▶ **What to do**: Make an exact copy of every entry, leaving the pictures out.

▶ **Records for the task**:
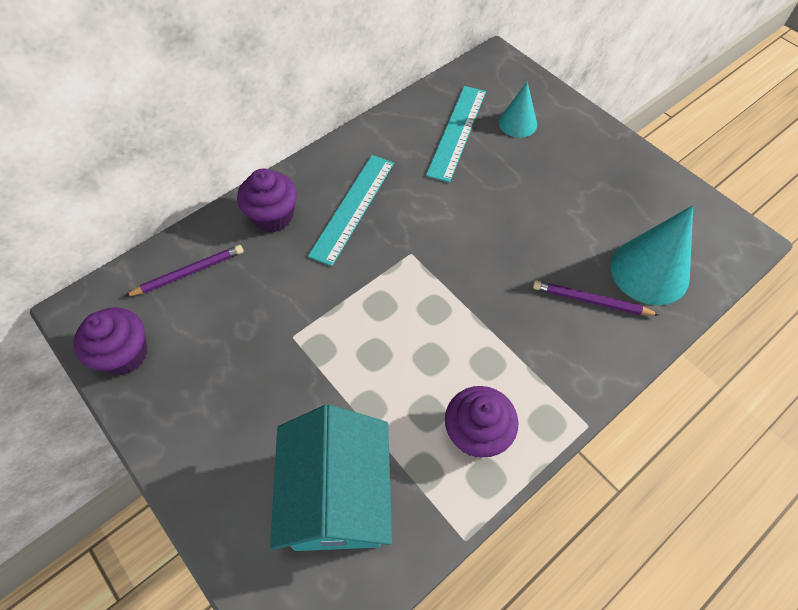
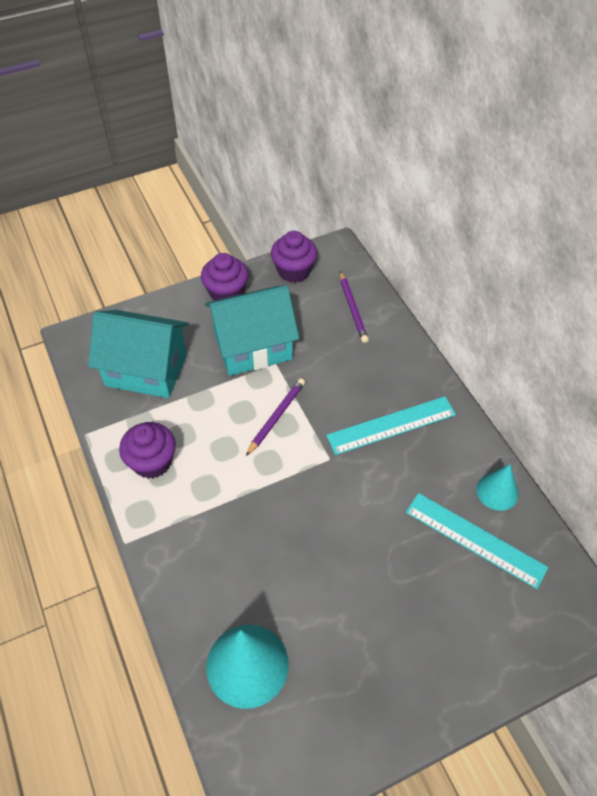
camera: 105 degrees right, 5 degrees down
(270, 369) = (253, 347): none -> turquoise house
(273, 216) = (396, 366): purple cupcake -> purple cupcake (226, 293)
(353, 208) = (391, 425): turquoise ruler -> turquoise ruler turned 60 degrees counterclockwise
(517, 123) = (480, 608): turquoise cone -> turquoise cone (497, 491)
(591, 301) = (233, 593): purple pencil -> purple pencil (276, 417)

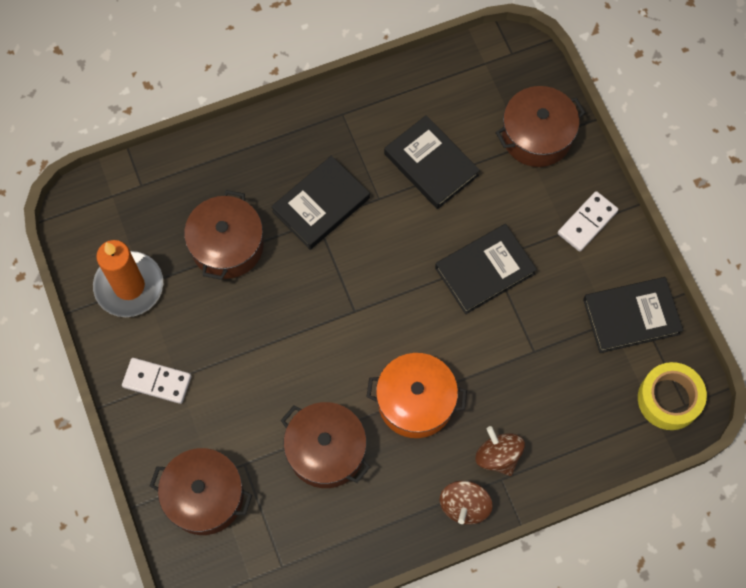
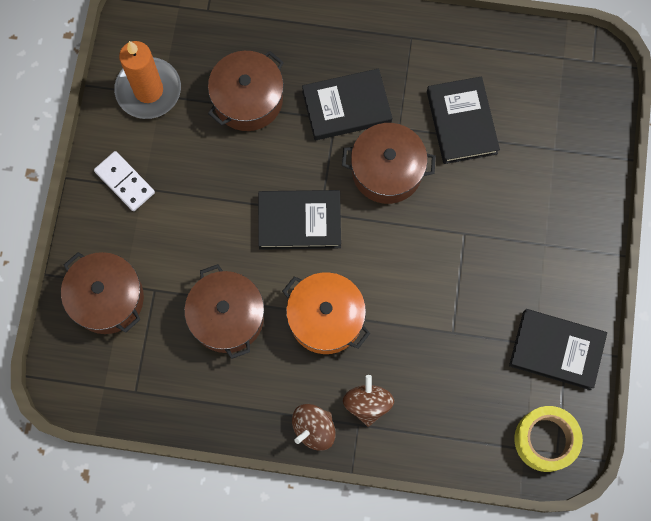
camera: 30 degrees right, 5 degrees up
(485, 271) = (452, 240): black book -> black book (299, 221)
(536, 136) = (570, 146): brown pot -> brown pot (387, 170)
(587, 222) = (568, 247): white domino -> none

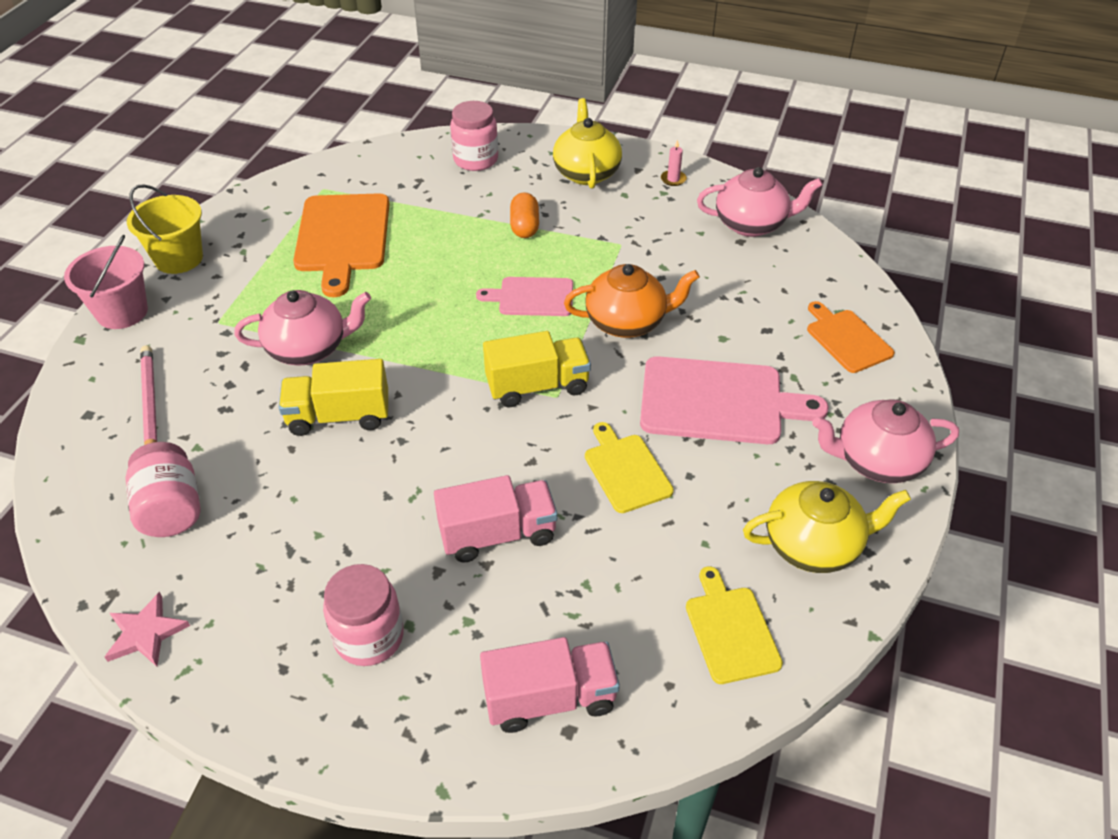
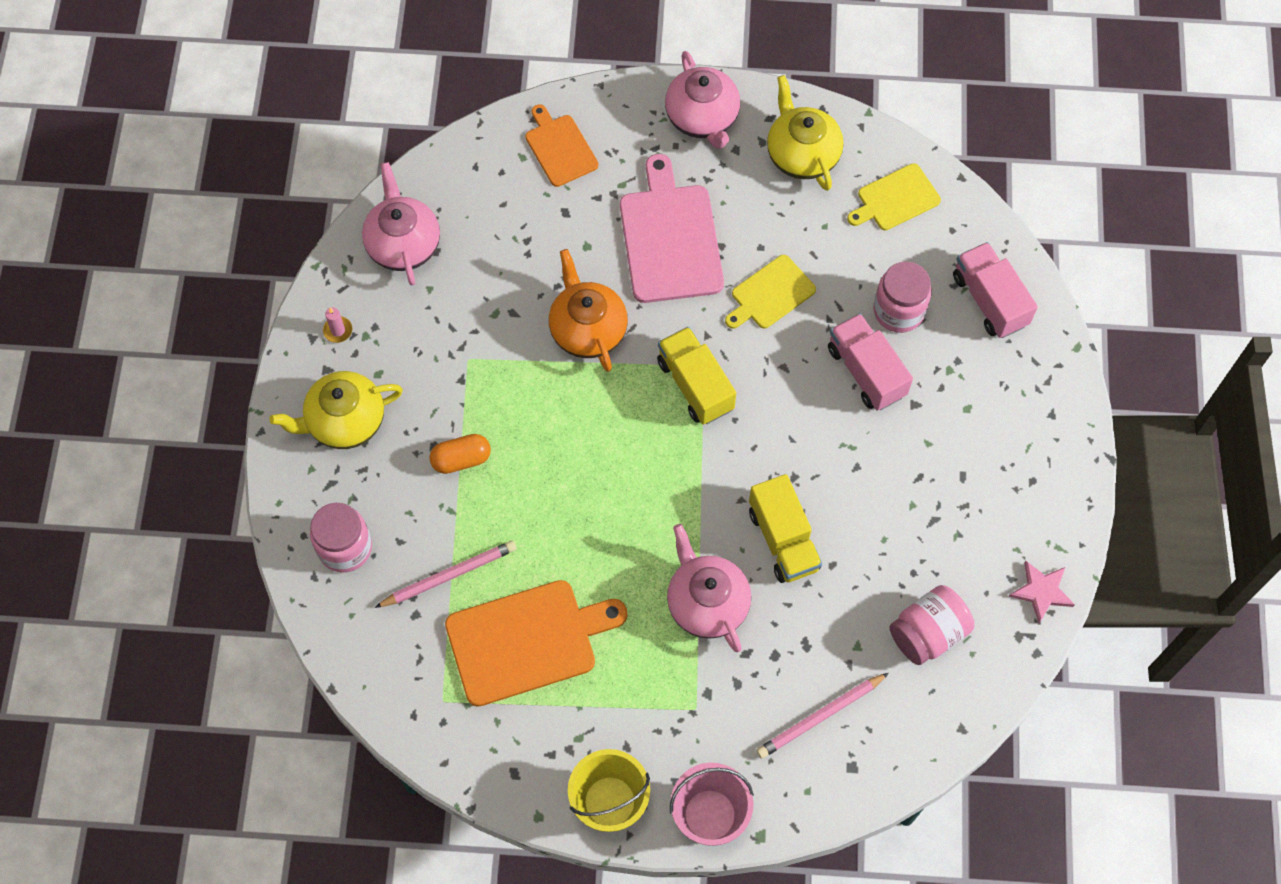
camera: 105 degrees left, 20 degrees up
(369, 637) = (987, 432): pink jar -> pink jar (898, 311)
(423, 206) = (449, 575): none -> pink pencil
(532, 297) = (574, 421): pink cutting board -> none
(847, 339) = (559, 148): orange cutting board -> orange cutting board turned 105 degrees clockwise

▶ **Task response**:
camera: 105 degrees right, 5 degrees down
(270, 369) = (253, 347): none -> turquoise house
(273, 216) = (396, 366): purple cupcake -> purple cupcake (226, 293)
(353, 208) = (391, 425): turquoise ruler -> turquoise ruler turned 60 degrees counterclockwise
(517, 123) = (480, 608): turquoise cone -> turquoise cone (497, 491)
(591, 301) = (233, 593): purple pencil -> purple pencil (276, 417)

camera: 30 degrees right, 5 degrees up
(485, 271) = (452, 240): black book -> black book (299, 221)
(536, 136) = (570, 146): brown pot -> brown pot (387, 170)
(587, 222) = (568, 247): white domino -> none

camera: 105 degrees left, 20 degrees up
(369, 637) = (987, 432): pink jar -> pink jar (898, 311)
(423, 206) = (449, 575): none -> pink pencil
(532, 297) = (574, 421): pink cutting board -> none
(847, 339) = (559, 148): orange cutting board -> orange cutting board turned 105 degrees clockwise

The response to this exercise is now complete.